## TASK BRIEF
Look for the word "braun" in the entries below, then copy every line that has it.

**** SUPPLIED MATERIAL

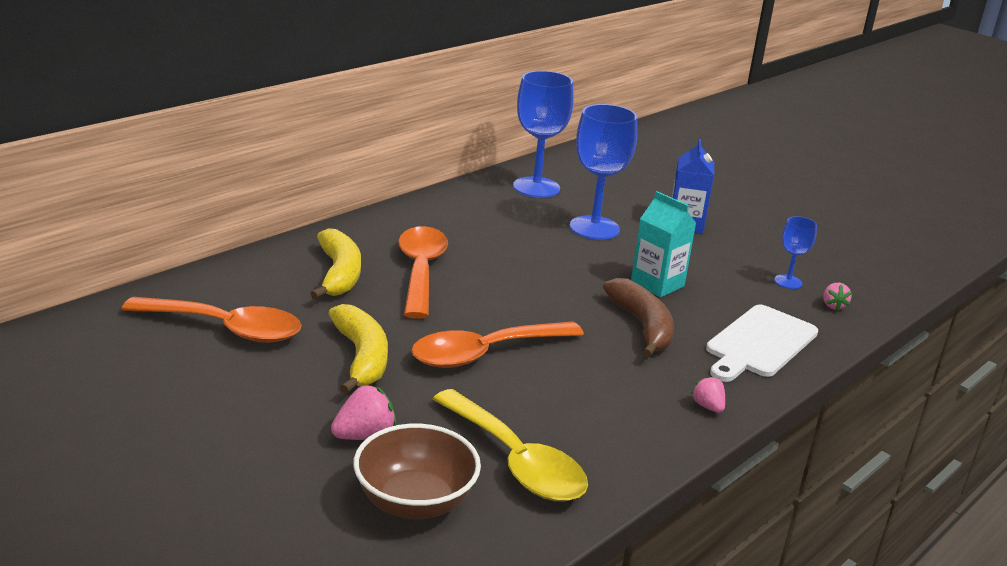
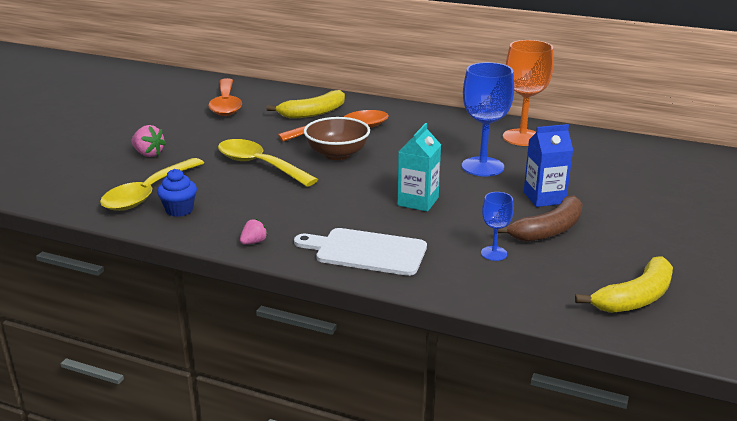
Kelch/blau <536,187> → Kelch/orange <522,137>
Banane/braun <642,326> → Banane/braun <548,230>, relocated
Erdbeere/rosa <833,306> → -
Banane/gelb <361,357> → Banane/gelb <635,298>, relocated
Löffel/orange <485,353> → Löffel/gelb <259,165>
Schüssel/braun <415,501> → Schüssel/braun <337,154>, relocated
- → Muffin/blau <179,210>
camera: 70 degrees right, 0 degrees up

********

## SOLUTION BELOW
Banane/braun <642,326> → Banane/braun <548,230>, relocated
Schüssel/braun <415,501> → Schüssel/braun <337,154>, relocated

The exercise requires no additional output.